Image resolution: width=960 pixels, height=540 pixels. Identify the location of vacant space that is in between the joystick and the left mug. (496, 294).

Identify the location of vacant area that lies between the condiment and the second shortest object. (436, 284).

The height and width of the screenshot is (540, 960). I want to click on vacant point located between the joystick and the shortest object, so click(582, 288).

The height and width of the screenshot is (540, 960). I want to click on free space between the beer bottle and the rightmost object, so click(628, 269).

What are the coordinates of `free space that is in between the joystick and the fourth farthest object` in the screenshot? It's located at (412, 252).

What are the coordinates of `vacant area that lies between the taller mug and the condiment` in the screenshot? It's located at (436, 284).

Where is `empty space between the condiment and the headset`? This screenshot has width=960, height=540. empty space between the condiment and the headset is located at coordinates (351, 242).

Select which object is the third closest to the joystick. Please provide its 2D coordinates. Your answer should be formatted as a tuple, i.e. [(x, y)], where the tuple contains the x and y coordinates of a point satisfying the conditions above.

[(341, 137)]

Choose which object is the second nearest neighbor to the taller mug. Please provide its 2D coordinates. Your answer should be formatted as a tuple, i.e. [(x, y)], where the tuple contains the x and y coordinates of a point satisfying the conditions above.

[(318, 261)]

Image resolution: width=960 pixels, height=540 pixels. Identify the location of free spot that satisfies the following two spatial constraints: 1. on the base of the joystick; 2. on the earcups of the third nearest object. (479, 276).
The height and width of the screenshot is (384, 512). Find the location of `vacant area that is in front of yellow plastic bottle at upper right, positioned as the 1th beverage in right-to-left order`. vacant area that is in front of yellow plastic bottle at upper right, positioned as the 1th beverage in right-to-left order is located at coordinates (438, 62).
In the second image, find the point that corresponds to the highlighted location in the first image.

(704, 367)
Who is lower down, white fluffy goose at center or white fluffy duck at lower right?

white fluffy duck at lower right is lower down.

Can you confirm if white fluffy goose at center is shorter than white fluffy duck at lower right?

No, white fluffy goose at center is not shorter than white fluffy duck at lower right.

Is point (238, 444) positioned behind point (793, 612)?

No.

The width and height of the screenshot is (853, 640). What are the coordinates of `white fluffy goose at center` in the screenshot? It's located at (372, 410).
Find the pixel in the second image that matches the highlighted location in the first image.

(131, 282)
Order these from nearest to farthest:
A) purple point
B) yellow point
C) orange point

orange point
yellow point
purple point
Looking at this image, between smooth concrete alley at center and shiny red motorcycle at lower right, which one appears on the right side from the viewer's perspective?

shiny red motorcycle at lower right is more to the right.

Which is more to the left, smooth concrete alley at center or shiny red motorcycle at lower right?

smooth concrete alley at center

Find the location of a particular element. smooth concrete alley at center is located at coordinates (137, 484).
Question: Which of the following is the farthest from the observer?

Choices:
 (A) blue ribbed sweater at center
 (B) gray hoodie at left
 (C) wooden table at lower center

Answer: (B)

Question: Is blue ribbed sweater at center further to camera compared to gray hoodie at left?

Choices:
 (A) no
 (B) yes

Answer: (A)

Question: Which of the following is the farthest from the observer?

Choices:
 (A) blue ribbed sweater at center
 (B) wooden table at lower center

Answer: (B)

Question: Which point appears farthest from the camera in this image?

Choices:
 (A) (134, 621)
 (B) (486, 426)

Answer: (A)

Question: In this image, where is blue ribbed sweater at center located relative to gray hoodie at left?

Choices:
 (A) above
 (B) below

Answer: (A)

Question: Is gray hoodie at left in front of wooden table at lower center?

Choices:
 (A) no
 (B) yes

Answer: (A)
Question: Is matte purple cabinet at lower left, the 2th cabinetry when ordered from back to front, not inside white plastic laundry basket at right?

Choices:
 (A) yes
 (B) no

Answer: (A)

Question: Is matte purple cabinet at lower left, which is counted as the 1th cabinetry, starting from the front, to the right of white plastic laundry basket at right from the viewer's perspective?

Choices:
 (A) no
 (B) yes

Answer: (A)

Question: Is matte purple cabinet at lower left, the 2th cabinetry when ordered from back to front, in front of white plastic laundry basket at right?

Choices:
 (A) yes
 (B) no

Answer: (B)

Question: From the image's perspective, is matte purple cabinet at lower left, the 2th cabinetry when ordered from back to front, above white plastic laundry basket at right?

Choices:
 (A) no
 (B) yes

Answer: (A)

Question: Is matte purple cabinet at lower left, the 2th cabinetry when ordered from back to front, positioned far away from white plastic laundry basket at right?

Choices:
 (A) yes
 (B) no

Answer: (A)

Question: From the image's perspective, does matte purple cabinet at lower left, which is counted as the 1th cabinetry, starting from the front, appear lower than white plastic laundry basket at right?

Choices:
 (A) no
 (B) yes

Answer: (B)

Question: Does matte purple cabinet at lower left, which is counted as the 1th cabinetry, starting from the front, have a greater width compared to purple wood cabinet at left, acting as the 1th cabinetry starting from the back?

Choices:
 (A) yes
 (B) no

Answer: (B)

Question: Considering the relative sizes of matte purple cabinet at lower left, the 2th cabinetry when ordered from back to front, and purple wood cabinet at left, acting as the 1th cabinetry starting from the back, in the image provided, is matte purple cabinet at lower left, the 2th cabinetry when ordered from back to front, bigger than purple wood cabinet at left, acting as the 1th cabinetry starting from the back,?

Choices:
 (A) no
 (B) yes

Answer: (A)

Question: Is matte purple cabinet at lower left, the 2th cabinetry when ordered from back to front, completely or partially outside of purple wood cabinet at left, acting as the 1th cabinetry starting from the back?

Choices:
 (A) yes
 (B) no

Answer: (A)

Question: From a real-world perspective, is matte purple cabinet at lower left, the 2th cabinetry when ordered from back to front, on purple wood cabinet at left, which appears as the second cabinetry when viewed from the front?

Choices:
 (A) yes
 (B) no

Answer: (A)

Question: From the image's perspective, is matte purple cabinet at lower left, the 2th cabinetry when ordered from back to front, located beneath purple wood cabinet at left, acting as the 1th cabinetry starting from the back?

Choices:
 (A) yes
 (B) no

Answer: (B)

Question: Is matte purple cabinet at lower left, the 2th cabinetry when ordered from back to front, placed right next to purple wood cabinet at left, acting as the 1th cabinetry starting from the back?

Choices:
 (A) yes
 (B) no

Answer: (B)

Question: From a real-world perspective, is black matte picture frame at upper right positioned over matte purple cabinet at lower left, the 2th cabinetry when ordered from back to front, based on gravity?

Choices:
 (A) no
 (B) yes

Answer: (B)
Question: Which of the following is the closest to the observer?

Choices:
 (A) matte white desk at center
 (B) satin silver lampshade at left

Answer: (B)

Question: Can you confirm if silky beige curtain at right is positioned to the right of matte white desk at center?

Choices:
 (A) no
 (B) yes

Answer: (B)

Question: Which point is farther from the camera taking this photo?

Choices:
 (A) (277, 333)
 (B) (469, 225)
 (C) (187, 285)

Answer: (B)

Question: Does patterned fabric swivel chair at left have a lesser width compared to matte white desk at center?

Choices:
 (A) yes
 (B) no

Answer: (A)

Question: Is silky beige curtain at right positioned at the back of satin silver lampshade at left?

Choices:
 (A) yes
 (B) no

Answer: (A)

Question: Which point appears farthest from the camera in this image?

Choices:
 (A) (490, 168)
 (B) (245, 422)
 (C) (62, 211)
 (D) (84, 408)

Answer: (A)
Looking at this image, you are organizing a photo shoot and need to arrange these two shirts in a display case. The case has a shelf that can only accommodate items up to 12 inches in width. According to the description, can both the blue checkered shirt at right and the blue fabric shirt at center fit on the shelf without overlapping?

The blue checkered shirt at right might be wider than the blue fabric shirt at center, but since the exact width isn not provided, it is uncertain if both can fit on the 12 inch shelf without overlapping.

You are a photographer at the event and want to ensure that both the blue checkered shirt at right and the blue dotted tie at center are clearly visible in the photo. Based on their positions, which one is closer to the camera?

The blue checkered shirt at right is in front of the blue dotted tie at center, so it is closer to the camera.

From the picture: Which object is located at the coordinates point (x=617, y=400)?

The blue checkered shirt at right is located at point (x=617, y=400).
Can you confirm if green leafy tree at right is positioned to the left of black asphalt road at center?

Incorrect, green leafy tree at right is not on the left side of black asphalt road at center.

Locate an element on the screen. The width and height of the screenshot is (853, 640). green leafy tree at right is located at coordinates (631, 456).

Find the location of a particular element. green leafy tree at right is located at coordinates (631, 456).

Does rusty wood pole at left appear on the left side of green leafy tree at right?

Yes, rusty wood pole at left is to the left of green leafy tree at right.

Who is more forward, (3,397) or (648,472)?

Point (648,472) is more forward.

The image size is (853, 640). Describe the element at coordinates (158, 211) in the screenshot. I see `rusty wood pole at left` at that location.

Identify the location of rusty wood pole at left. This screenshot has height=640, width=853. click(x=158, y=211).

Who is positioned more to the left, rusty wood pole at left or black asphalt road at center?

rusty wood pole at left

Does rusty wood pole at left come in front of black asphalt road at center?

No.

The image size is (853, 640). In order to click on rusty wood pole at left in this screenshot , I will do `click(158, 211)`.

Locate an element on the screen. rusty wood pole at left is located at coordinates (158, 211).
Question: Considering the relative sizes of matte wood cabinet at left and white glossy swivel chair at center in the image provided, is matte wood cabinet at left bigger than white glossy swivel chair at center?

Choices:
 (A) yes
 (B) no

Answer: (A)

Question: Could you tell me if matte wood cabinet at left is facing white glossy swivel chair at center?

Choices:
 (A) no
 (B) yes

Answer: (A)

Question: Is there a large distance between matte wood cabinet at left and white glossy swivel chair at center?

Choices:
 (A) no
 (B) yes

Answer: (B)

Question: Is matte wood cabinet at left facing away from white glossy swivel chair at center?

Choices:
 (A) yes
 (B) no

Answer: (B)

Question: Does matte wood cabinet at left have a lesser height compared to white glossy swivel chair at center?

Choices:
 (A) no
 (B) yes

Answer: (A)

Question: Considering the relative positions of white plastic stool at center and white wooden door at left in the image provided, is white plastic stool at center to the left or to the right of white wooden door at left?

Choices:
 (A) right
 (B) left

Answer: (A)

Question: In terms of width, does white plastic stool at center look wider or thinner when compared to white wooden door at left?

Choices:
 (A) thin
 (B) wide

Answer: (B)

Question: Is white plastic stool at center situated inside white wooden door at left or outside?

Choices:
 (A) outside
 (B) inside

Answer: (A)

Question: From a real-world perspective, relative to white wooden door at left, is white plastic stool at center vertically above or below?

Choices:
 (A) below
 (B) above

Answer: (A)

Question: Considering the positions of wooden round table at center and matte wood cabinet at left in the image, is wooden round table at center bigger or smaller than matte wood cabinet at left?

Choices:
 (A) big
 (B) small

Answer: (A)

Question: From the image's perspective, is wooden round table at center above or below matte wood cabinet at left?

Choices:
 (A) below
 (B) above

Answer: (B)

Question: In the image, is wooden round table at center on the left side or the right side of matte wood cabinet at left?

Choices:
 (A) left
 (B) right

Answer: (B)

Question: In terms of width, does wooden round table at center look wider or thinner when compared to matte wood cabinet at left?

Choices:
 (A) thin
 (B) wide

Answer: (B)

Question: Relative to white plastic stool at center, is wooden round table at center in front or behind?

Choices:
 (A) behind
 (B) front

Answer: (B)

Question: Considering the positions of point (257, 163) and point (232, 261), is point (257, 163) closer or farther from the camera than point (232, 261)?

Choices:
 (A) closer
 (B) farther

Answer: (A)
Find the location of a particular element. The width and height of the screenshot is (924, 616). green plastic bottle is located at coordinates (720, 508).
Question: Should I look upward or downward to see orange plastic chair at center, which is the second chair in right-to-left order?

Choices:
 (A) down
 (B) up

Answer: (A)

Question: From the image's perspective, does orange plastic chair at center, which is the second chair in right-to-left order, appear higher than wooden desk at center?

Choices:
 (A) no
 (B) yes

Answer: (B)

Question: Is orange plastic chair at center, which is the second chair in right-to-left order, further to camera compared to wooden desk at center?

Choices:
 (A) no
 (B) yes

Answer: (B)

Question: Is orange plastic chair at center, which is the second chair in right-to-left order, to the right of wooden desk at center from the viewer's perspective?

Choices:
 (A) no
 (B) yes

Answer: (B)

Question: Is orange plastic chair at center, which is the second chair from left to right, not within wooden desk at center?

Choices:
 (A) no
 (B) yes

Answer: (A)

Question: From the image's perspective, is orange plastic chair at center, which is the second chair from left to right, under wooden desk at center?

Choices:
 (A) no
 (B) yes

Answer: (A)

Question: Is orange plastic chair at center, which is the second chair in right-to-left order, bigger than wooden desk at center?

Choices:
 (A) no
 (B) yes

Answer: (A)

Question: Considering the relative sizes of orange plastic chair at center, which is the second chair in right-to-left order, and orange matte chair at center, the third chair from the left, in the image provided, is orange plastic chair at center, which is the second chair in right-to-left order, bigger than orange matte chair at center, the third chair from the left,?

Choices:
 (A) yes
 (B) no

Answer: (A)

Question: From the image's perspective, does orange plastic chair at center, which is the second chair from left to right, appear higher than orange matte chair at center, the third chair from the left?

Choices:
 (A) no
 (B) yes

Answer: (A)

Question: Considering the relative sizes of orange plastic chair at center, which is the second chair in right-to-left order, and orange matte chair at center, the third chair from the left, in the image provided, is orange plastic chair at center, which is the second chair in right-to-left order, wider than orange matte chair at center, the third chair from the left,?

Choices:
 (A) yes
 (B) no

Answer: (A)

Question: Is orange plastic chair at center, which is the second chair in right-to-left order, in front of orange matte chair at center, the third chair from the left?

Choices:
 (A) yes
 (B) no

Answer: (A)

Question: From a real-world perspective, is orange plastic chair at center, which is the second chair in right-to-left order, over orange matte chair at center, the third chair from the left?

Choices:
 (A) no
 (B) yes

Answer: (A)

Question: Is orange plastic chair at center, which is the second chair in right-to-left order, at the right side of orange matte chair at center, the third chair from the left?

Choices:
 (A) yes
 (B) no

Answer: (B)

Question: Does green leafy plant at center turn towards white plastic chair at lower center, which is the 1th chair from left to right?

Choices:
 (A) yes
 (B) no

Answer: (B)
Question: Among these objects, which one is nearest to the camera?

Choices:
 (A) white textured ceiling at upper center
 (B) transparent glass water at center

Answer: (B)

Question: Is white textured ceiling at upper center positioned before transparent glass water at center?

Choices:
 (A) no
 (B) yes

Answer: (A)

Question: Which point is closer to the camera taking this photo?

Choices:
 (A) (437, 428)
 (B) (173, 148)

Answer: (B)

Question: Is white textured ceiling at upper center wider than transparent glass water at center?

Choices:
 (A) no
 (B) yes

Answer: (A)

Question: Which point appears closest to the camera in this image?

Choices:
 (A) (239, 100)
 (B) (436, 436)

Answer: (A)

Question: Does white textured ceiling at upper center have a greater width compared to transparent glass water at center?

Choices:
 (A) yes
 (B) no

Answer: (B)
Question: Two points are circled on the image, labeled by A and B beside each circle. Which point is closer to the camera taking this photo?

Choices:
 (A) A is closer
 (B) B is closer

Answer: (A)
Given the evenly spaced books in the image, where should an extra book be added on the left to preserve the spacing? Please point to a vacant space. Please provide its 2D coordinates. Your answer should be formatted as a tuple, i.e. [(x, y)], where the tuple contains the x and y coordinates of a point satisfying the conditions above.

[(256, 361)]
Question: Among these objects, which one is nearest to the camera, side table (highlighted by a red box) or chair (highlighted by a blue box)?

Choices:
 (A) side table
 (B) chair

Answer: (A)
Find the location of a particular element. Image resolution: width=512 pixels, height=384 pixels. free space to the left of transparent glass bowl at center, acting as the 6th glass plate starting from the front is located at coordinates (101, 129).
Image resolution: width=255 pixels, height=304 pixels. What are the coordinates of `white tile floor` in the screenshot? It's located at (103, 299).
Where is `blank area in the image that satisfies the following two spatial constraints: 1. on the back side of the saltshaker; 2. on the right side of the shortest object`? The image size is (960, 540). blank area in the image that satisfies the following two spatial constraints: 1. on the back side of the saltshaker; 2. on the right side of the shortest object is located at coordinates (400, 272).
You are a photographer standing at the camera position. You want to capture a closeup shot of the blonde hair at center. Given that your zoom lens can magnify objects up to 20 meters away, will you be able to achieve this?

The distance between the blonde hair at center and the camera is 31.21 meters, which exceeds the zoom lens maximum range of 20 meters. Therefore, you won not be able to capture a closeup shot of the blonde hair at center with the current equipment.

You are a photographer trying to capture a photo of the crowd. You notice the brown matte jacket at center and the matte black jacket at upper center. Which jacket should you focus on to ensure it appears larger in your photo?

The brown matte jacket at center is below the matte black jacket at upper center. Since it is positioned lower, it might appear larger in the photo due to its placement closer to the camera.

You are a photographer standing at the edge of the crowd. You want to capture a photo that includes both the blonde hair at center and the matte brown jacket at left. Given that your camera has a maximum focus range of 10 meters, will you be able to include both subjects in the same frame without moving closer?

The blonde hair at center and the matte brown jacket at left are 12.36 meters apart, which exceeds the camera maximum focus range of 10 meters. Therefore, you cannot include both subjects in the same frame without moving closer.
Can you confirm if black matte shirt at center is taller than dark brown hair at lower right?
========================
练习说明:
请把从材料开头起、到含有“[(318, 261)]”的那一行为止的这一段原样照抄一遍，首尾两行都要包括在内。

结果:
Image resolution: width=960 pixels, height=540 pixels. Identify the location of vacant space that is in between the joystick and the left mug. (496, 294).

Identify the location of vacant area that lies between the condiment and the second shortest object. (436, 284).

The height and width of the screenshot is (540, 960). I want to click on vacant point located between the joystick and the shortest object, so click(582, 288).

The height and width of the screenshot is (540, 960). I want to click on free space between the beer bottle and the rightmost object, so click(628, 269).

What are the coordinates of `free space that is in between the joystick and the fourth farthest object` in the screenshot? It's located at (412, 252).

What are the coordinates of `vacant area that lies between the taller mug and the condiment` in the screenshot? It's located at (436, 284).

Where is `empty space between the condiment and the headset`? This screenshot has width=960, height=540. empty space between the condiment and the headset is located at coordinates (351, 242).

Select which object is the third closest to the joystick. Please provide its 2D coordinates. Your answer should be formatted as a tuple, i.e. [(x, y)], where the tuple contains the x and y coordinates of a point satisfying the conditions above.

[(341, 137)]

Choose which object is the second nearest neighbor to the taller mug. Please provide its 2D coordinates. Your answer should be formatted as a tuple, i.e. [(x, y)], where the tuple contains the x and y coordinates of a point satisfying the conditions above.

[(318, 261)]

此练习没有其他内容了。